Only lines holding the word "DATA" should be copied from the material.

[Entries supplied]

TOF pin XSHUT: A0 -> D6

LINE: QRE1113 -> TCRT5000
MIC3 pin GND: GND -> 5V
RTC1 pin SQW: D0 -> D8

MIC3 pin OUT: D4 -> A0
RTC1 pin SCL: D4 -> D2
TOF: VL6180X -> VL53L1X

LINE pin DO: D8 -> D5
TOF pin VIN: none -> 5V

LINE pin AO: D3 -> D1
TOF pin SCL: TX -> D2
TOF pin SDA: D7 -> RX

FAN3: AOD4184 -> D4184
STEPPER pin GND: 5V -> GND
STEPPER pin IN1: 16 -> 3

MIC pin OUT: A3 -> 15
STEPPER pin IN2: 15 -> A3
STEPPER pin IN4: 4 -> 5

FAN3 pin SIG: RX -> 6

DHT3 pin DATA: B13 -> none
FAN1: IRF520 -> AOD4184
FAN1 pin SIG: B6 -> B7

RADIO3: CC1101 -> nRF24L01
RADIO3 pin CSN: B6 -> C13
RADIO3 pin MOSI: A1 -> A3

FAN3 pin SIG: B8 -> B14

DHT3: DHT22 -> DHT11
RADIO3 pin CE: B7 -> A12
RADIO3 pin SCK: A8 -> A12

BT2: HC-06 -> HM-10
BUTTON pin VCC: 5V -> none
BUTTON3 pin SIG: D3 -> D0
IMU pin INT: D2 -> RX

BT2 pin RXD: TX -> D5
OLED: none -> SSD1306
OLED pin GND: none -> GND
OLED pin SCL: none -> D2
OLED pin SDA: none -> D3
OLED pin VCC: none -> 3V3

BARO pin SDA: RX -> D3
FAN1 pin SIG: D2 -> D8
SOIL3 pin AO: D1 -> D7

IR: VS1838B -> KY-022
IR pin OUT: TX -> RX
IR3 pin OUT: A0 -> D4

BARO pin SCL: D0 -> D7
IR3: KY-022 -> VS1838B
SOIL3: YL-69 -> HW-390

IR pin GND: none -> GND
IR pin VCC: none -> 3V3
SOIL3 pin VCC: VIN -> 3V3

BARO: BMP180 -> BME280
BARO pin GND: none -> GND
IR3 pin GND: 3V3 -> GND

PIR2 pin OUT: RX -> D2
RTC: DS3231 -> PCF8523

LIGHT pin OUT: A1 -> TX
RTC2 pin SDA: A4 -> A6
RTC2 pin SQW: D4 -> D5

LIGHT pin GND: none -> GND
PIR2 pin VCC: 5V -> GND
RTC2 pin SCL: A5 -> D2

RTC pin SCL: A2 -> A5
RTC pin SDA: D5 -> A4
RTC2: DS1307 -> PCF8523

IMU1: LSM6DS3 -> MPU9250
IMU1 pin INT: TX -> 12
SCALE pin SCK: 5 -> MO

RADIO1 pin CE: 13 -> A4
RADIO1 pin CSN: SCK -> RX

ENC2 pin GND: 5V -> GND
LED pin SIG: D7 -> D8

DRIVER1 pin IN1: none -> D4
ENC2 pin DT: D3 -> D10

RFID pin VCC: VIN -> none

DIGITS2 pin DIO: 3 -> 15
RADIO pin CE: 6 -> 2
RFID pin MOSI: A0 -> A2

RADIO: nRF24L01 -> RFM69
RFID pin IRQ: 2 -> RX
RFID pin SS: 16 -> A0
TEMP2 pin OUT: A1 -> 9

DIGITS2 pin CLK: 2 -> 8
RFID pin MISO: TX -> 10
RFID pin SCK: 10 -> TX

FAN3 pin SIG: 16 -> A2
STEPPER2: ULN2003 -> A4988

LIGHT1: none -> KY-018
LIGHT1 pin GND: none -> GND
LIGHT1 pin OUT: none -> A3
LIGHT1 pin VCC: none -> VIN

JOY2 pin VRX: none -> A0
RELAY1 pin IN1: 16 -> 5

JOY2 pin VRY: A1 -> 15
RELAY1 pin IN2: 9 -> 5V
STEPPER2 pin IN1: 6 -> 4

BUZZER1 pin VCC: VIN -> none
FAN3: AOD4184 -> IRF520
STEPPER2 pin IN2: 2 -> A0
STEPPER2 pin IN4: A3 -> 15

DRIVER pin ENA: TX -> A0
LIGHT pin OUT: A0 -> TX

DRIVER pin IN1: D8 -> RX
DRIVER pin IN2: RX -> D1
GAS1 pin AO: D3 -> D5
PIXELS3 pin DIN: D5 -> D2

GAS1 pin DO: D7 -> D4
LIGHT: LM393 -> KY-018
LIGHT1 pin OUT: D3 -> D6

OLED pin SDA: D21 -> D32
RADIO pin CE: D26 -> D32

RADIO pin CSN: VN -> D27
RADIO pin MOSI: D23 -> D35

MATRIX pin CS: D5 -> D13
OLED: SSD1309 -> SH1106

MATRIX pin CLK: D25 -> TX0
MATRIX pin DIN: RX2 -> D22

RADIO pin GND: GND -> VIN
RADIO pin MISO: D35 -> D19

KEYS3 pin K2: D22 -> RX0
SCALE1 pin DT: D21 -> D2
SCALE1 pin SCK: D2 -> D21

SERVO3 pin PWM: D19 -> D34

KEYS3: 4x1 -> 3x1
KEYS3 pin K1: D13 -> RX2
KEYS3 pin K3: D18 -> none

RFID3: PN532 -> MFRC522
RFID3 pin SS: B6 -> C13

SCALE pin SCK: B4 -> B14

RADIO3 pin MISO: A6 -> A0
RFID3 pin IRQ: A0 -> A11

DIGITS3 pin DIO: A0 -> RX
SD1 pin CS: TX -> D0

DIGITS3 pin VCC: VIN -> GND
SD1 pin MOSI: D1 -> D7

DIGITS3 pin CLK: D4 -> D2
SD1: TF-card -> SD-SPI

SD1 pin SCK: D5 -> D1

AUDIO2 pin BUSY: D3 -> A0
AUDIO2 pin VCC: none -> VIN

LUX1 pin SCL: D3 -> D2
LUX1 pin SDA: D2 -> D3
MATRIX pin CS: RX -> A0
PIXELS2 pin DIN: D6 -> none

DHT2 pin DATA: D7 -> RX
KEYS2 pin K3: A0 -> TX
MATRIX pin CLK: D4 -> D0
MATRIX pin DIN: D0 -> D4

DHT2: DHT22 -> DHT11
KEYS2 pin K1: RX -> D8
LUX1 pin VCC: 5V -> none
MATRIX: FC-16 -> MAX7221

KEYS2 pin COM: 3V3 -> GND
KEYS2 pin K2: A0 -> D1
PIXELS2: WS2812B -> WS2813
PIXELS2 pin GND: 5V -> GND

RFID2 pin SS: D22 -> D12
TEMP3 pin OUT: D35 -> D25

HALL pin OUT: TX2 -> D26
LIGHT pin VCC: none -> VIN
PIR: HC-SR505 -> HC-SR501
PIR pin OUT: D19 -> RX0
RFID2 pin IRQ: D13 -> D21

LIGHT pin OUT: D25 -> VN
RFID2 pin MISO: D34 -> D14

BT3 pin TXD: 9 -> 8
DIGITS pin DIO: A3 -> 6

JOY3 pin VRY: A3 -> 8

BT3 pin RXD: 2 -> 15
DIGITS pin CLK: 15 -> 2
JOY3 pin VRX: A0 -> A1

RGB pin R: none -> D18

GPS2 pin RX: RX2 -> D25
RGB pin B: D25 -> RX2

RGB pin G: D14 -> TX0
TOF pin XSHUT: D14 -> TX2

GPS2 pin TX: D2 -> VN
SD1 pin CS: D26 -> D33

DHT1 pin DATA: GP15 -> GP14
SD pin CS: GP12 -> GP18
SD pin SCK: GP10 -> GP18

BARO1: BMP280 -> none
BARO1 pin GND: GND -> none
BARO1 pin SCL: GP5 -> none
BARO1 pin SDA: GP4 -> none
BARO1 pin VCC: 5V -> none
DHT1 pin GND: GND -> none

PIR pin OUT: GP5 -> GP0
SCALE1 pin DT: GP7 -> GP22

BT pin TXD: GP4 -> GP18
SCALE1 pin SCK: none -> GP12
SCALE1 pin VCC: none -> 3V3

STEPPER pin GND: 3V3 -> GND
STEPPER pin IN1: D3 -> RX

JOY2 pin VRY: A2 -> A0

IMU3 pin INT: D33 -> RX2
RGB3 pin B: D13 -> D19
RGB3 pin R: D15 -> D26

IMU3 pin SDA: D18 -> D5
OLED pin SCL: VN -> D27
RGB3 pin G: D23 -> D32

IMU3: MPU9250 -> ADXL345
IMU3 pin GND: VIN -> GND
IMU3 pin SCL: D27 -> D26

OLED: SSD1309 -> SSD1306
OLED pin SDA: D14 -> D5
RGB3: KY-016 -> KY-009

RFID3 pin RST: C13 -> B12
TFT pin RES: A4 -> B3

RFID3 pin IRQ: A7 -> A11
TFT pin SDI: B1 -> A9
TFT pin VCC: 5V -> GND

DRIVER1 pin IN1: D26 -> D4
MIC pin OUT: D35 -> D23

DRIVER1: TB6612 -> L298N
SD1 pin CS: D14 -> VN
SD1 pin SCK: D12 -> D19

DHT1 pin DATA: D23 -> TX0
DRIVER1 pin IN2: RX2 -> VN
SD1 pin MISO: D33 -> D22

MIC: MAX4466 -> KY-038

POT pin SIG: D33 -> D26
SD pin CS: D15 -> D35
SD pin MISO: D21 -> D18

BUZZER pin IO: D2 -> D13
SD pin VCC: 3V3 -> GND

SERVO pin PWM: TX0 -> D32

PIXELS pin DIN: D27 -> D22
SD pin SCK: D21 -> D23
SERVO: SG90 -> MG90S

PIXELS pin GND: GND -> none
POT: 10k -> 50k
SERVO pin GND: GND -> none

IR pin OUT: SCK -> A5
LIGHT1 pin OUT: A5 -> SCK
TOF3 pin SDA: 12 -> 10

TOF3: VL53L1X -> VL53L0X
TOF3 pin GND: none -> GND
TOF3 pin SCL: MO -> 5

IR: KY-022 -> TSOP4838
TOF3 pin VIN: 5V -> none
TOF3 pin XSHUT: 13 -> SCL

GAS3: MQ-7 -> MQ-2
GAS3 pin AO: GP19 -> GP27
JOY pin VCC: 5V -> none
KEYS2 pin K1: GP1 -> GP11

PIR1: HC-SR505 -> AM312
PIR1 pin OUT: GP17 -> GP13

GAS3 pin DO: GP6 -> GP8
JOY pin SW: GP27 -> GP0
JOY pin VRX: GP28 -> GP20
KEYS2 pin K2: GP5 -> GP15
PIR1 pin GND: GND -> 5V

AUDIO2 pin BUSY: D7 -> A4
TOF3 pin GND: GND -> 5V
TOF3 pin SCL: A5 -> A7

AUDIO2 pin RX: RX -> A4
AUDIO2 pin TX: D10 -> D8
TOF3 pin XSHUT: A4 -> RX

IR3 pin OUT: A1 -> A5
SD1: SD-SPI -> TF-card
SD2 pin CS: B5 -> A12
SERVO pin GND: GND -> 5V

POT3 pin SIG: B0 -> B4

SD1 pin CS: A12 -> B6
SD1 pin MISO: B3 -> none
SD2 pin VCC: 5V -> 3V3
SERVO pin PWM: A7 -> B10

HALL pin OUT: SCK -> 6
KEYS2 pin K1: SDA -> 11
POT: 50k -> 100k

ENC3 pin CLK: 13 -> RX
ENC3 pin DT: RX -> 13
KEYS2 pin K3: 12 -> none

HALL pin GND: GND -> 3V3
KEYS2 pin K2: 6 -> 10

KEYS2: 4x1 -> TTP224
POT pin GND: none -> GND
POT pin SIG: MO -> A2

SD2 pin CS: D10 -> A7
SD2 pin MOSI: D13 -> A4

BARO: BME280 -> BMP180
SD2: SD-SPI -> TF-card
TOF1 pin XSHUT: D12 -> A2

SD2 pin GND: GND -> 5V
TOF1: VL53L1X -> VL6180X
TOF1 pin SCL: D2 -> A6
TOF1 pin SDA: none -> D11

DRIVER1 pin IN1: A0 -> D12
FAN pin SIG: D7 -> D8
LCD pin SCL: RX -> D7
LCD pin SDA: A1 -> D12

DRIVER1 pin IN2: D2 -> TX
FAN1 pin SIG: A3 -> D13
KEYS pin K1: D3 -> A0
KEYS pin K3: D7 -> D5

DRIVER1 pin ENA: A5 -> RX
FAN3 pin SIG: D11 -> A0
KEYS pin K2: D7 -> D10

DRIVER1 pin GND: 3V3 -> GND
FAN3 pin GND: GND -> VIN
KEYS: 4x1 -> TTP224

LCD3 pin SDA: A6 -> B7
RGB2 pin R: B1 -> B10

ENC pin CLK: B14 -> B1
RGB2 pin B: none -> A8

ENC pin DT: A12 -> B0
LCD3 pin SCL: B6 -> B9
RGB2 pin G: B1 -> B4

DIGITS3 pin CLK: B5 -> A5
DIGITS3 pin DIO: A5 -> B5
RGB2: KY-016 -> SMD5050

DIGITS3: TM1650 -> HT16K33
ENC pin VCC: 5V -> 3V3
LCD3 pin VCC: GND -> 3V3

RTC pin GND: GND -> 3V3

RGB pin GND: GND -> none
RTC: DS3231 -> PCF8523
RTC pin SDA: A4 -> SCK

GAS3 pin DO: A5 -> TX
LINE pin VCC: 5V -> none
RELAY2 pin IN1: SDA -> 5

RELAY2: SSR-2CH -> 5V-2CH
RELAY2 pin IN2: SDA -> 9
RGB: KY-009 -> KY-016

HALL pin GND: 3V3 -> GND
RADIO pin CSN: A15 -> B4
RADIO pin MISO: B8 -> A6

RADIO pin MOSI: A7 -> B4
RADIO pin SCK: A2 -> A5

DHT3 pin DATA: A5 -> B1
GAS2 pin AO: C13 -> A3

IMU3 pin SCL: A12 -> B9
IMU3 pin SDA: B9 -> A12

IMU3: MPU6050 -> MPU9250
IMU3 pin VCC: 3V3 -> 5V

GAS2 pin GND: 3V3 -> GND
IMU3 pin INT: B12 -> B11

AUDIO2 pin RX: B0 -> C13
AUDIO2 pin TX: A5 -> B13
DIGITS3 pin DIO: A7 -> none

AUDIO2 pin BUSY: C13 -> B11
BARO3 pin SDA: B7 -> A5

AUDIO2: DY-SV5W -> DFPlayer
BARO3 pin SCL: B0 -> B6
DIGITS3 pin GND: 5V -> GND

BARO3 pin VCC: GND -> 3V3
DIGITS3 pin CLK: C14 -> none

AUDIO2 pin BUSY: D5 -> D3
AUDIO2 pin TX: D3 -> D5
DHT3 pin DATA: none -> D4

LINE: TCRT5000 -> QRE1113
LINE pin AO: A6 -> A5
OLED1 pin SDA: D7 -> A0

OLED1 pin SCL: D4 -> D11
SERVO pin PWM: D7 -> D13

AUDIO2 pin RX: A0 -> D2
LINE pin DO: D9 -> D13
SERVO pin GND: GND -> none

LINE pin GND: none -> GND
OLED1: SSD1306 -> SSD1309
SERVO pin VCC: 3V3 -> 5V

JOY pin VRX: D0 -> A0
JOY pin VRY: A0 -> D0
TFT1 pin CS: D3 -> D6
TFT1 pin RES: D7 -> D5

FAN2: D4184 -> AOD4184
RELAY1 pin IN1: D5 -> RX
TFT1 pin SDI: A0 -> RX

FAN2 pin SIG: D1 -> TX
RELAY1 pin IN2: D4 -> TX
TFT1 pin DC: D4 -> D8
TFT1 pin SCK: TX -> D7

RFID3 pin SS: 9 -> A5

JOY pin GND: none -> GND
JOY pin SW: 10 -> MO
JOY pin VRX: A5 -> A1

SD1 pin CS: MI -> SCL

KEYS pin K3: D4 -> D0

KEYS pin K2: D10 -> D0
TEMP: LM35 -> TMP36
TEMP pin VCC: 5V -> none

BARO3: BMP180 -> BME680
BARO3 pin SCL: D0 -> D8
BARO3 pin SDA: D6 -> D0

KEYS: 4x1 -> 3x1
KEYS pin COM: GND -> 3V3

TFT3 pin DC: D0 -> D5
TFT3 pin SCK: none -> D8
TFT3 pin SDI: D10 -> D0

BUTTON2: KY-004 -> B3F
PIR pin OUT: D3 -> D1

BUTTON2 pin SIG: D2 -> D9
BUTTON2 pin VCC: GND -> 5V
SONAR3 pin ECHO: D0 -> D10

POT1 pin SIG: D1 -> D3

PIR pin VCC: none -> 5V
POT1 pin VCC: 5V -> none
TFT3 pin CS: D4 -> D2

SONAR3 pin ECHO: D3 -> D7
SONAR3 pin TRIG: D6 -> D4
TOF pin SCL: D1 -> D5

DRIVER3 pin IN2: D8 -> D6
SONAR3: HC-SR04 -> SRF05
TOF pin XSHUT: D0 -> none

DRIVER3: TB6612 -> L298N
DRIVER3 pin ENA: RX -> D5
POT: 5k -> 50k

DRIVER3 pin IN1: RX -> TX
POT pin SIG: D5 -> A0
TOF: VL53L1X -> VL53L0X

[/Entries supplied]

Task answer
DHT3 pin DATA: B13 -> none
DHT2 pin DATA: D7 -> RX
DHT1 pin DATA: GP15 -> GP14
DHT1 pin DATA: D23 -> TX0
DHT3 pin DATA: A5 -> B1
DHT3 pin DATA: none -> D4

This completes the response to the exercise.